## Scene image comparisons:
★ ★ ★ ★ ★
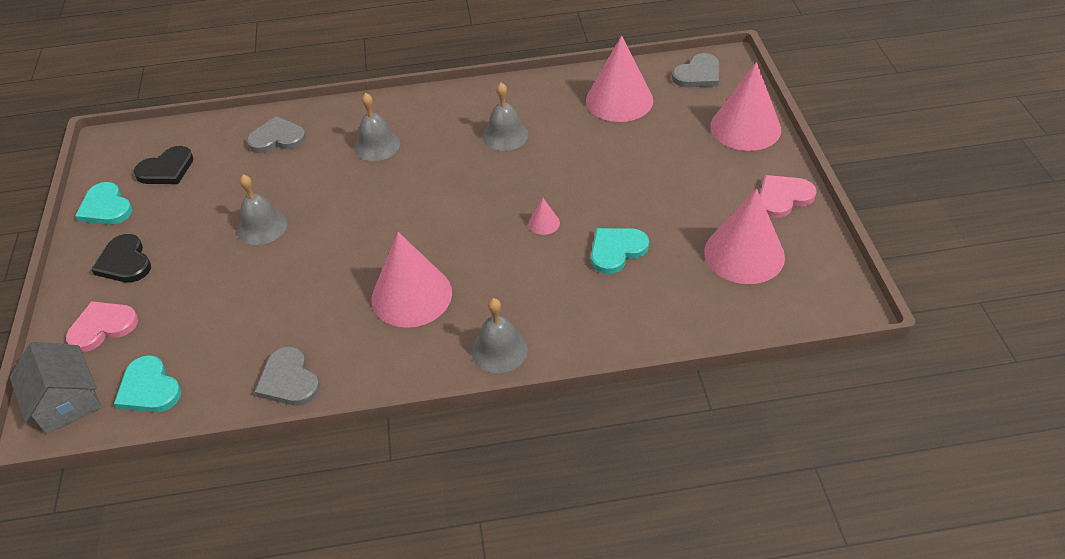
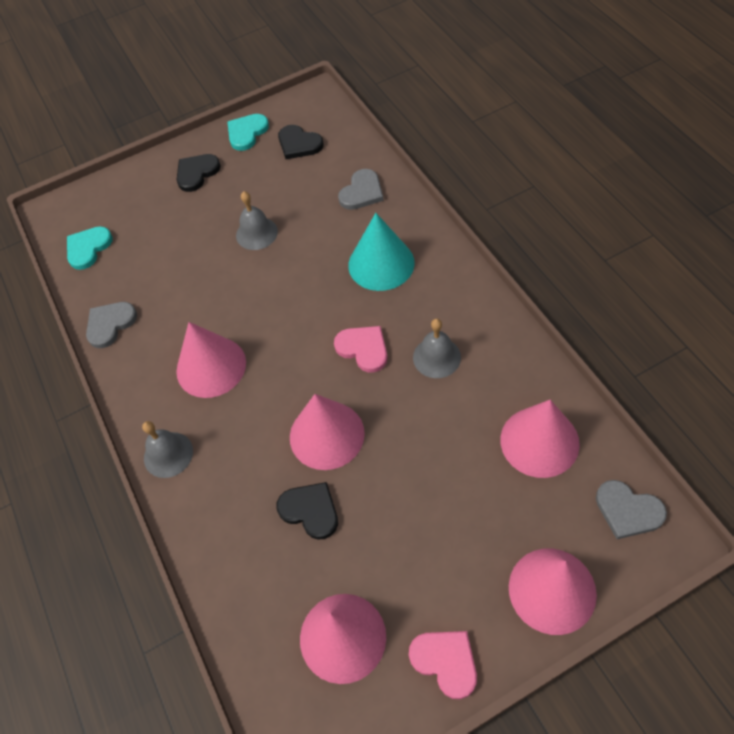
camera: 75 degrees right, 10 degrees up
grey house [10,342,102,434] -> none
pink heart [66,301,138,352] -> pink heart moved to [334,326,387,373]
grey heart [247,116,306,153] -> grey heart turned 60 degrees clockwise [338,169,384,210]
grey bell [354,93,400,161] -> turquoise cone [348,213,415,291]
pink cone [529,198,560,235] -> pink cone [290,394,365,470], size x2.42
turquoise heart [591,228,649,274] -> black heart [276,482,338,540]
★ ★ ★ ★ ★
Read through the entries and copy every line that includes "heart".

pink heart [66,301,138,352] -> pink heart moved to [334,326,387,373]
grey heart [247,116,306,153] -> grey heart turned 60 degrees clockwise [338,169,384,210]
turquoise heart [591,228,649,274] -> black heart [276,482,338,540]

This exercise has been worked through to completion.